**RECORDED INFORMATION:**
========
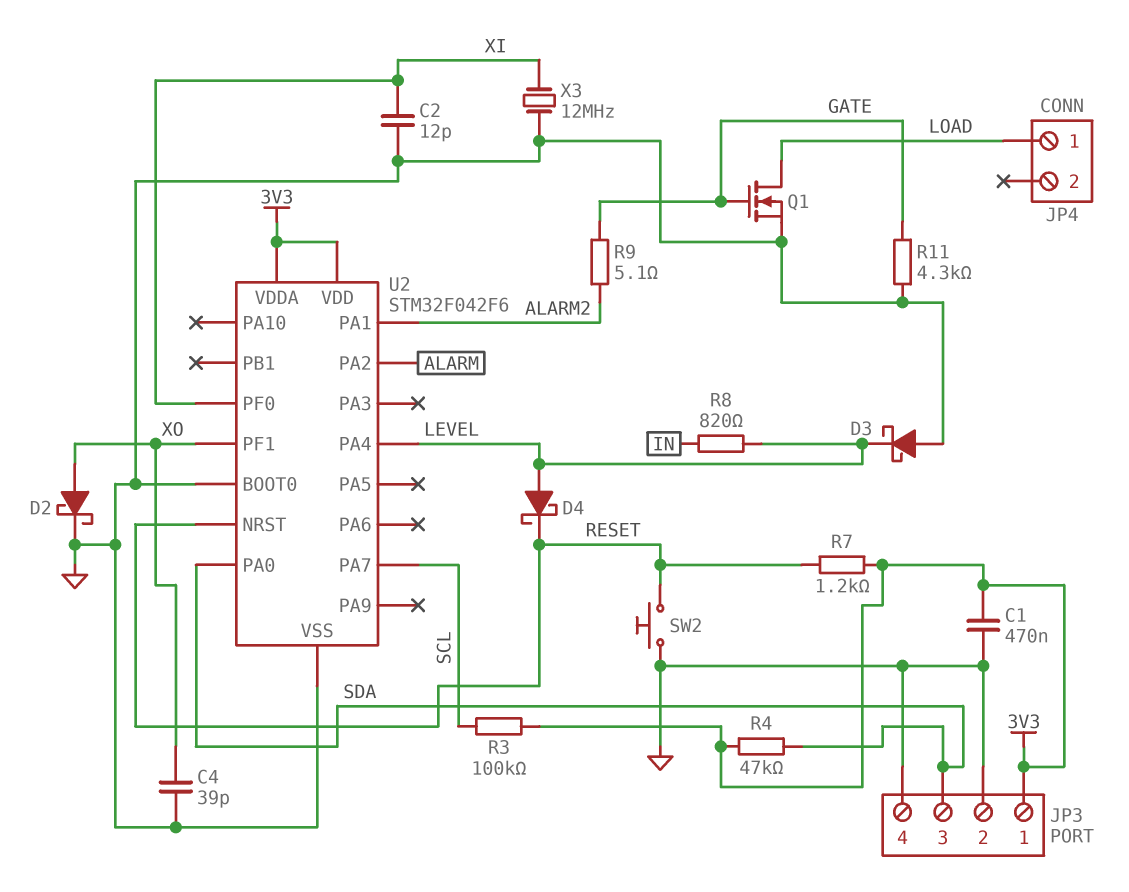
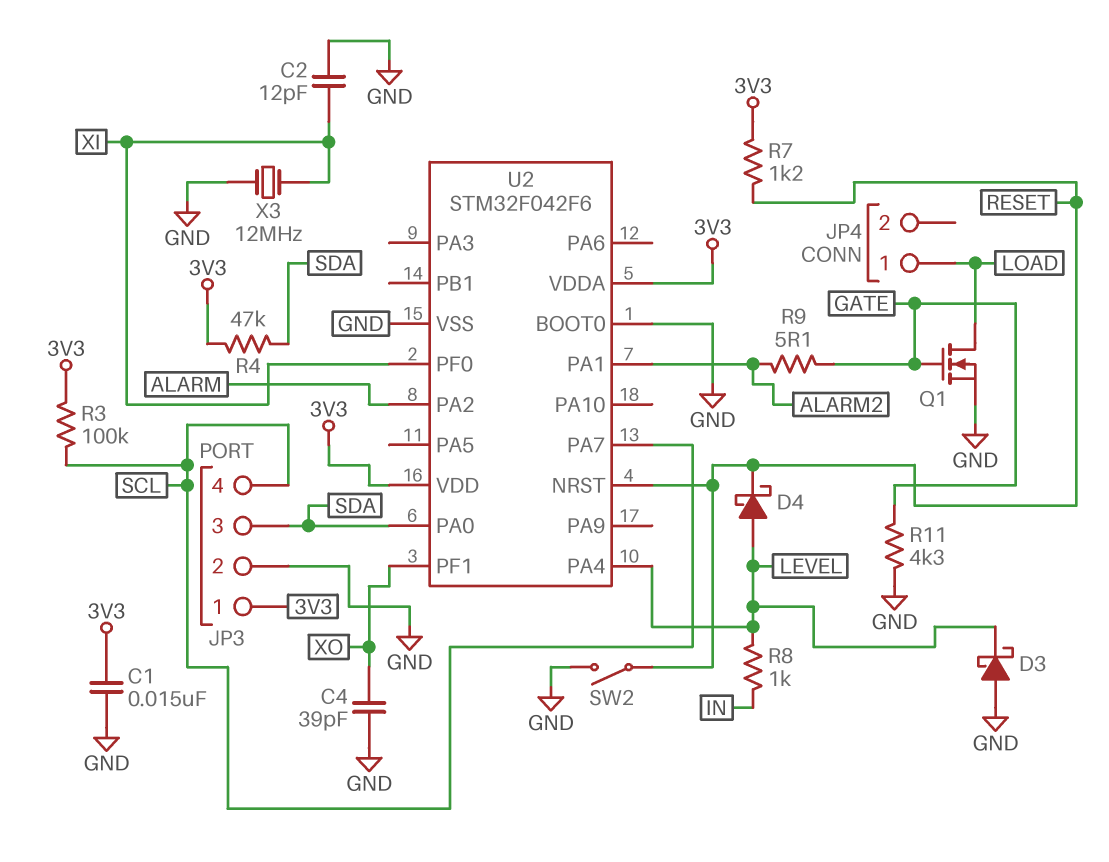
C1: 470nF (3V3, GND) -> 15nF (3V3, GND)
D2: schottky (A XO, K GND) -> none
JP3 pin 4: GND -> SCL
R8: 820 (IN, LEVEL) -> 1k (IN, LEVEL)
SW2: button (GND, RESET) -> switch (GND, RESET)

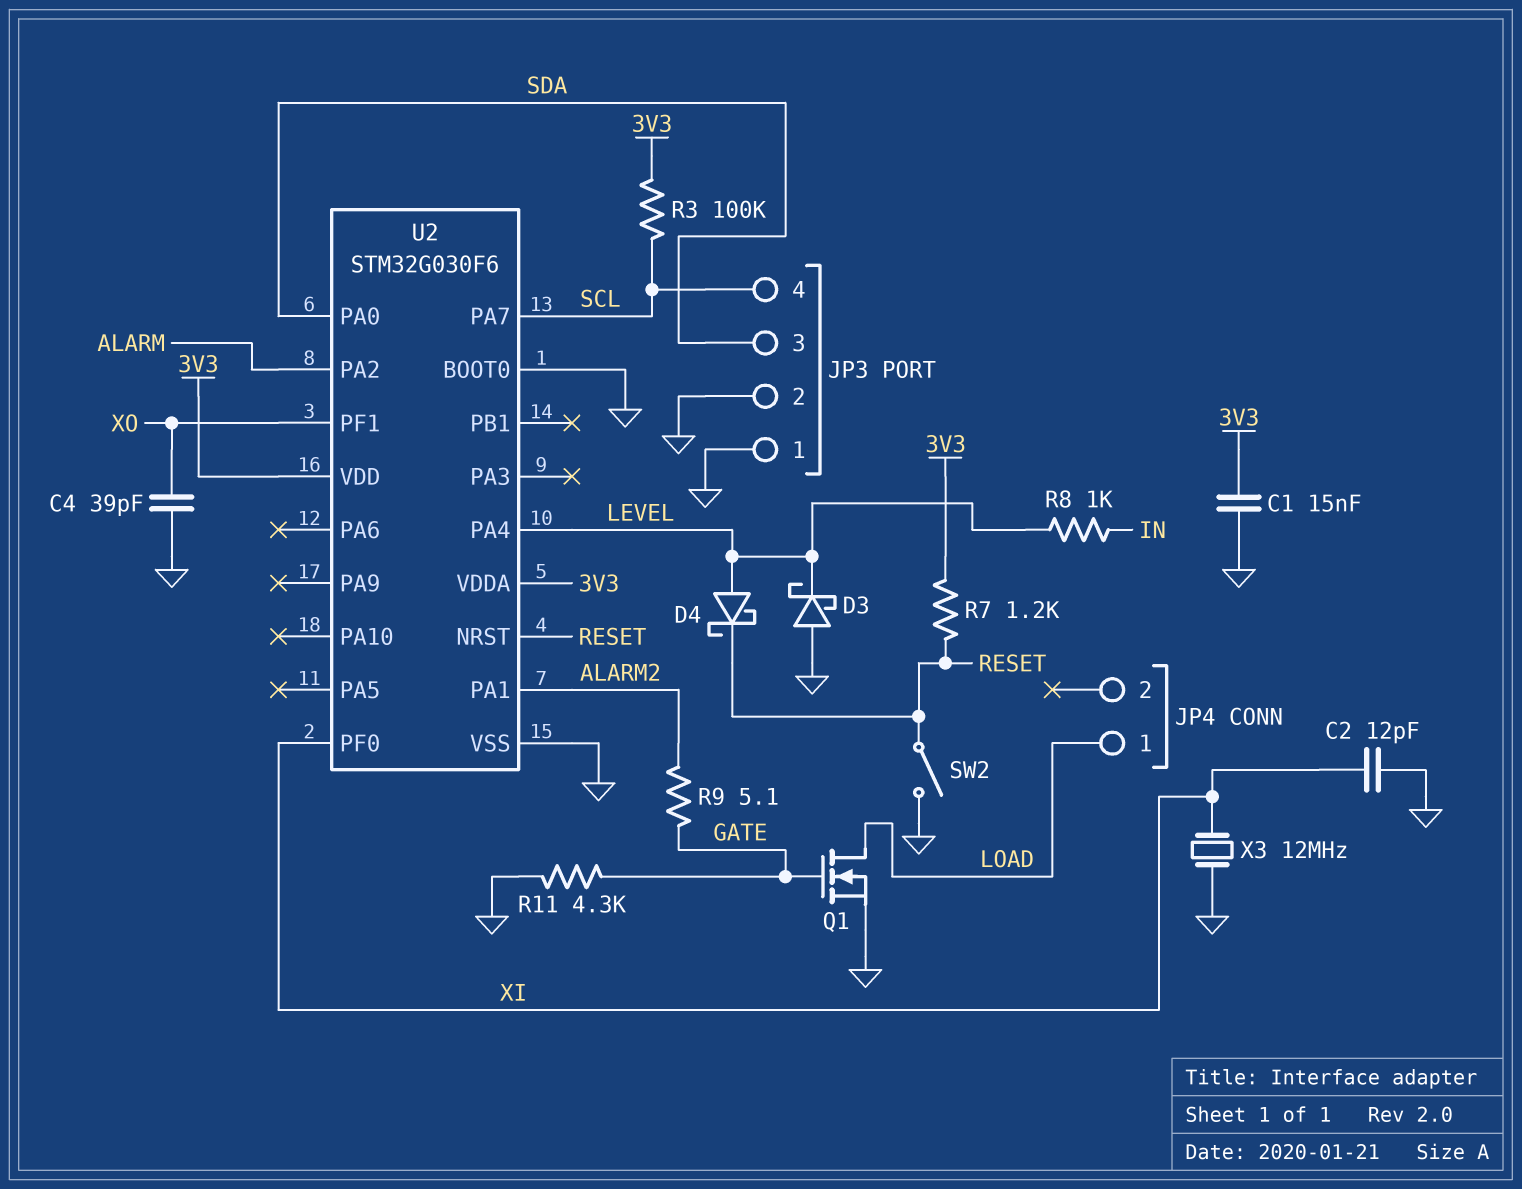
JP3 pin 1: 3V3 -> GND
R4: 47k (3V3, SDA) -> none
U2: STM32F042F6 -> STM32G030F6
========
**WHAT TO PRODUCE:**
Only the lines that contain the string "none" should be copied from the entries above.

**TASK SOLUTION:**
D2: schottky (A XO, K GND) -> none
R4: 47k (3V3, SDA) -> none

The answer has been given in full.